## What the exercise asks:
What you produce should match the records exactly, line for line.

===== Exercise data =====

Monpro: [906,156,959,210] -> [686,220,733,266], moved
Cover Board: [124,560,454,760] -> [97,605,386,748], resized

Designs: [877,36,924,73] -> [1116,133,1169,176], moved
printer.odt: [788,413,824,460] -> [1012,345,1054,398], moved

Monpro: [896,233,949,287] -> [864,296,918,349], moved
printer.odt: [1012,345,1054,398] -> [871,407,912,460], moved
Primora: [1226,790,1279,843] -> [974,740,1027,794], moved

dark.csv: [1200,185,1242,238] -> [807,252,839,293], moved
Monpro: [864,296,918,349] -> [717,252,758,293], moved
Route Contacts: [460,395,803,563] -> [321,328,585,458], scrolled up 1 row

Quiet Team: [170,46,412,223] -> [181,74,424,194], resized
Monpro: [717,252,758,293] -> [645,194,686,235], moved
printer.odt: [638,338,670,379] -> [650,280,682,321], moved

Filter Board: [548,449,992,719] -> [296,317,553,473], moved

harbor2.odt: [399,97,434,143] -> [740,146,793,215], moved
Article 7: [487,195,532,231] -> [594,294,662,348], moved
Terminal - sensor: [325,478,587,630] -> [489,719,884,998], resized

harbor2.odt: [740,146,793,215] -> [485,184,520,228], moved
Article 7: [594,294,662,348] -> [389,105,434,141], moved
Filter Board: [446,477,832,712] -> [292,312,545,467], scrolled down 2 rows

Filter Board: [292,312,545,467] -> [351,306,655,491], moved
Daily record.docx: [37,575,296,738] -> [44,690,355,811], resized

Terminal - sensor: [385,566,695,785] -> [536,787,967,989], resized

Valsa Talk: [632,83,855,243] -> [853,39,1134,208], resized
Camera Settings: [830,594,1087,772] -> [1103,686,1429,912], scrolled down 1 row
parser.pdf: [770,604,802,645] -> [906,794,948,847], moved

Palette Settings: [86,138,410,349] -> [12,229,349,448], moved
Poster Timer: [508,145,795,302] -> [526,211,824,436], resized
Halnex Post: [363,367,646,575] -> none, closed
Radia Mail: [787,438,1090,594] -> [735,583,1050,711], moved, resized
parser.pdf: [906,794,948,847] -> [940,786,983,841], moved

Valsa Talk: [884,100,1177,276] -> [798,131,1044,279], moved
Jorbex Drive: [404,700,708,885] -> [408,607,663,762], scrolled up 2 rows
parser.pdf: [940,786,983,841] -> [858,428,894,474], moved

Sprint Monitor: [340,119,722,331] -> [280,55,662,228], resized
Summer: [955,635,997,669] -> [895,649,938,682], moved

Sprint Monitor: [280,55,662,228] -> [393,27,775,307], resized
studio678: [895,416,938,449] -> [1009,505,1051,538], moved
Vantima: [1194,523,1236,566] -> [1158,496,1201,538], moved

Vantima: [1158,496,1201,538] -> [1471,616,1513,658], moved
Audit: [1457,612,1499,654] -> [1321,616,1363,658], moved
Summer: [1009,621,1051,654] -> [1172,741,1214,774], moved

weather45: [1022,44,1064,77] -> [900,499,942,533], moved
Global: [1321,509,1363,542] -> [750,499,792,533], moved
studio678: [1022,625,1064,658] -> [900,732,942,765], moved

=====

## Response to the exercise:
Monpro: [906,156,959,210] -> [686,220,733,266], moved
Cover Board: [124,560,454,760] -> [97,605,386,748], resized

Designs: [877,36,924,73] -> [1116,133,1169,176], moved
printer.odt: [788,413,824,460] -> [1012,345,1054,398], moved

Monpro: [896,233,949,287] -> [864,296,918,349], moved
printer.odt: [1012,345,1054,398] -> [871,407,912,460], moved
Primora: [1226,790,1279,843] -> [974,740,1027,794], moved

dark.csv: [1200,185,1242,238] -> [807,252,839,293], moved
Monpro: [864,296,918,349] -> [717,252,758,293], moved
Route Contacts: [460,395,803,563] -> [321,328,585,458], scrolled up 1 row

Quiet Team: [170,46,412,223] -> [181,74,424,194], resized
Monpro: [717,252,758,293] -> [645,194,686,235], moved
printer.odt: [638,338,670,379] -> [650,280,682,321], moved

Filter Board: [548,449,992,719] -> [296,317,553,473], moved

harbor2.odt: [399,97,434,143] -> [740,146,793,215], moved
Article 7: [487,195,532,231] -> [594,294,662,348], moved
Terminal - sensor: [325,478,587,630] -> [489,719,884,998], resized

harbor2.odt: [740,146,793,215] -> [485,184,520,228], moved
Article 7: [594,294,662,348] -> [389,105,434,141], moved
Filter Board: [446,477,832,712] -> [292,312,545,467], scrolled down 2 rows

Filter Board: [292,312,545,467] -> [351,306,655,491], moved
Daily record.docx: [37,575,296,738] -> [44,690,355,811], resized

Terminal - sensor: [385,566,695,785] -> [536,787,967,989], resized

Valsa Talk: [632,83,855,243] -> [853,39,1134,208], resized
Camera Settings: [830,594,1087,772] -> [1103,686,1429,912], scrolled down 1 row
parser.pdf: [770,604,802,645] -> [906,794,948,847], moved

Palette Settings: [86,138,410,349] -> [12,229,349,448], moved
Poster Timer: [508,145,795,302] -> [526,211,824,436], resized
Halnex Post: [363,367,646,575] -> none, closed
Radia Mail: [787,438,1090,594] -> [735,583,1050,711], moved, resized
parser.pdf: [906,794,948,847] -> [940,786,983,841], moved

Valsa Talk: [884,100,1177,276] -> [798,131,1044,279], moved
Jorbex Drive: [404,700,708,885] -> [408,607,663,762], scrolled up 2 rows
parser.pdf: [940,786,983,841] -> [858,428,894,474], moved

Sprint Monitor: [340,119,722,331] -> [280,55,662,228], resized
Summer: [955,635,997,669] -> [895,649,938,682], moved

Sprint Monitor: [280,55,662,228] -> [393,27,775,307], resized
studio678: [895,416,938,449] -> [1009,505,1051,538], moved
Vantima: [1194,523,1236,566] -> [1158,496,1201,538], moved

Vantima: [1158,496,1201,538] -> [1471,616,1513,658], moved
Audit: [1457,612,1499,654] -> [1321,616,1363,658], moved
Summer: [1009,621,1051,654] -> [1172,741,1214,774], moved

weather45: [1022,44,1064,77] -> [900,499,942,533], moved
Global: [1321,509,1363,542] -> [750,499,792,533], moved
studio678: [1022,625,1064,658] -> [900,732,942,765], moved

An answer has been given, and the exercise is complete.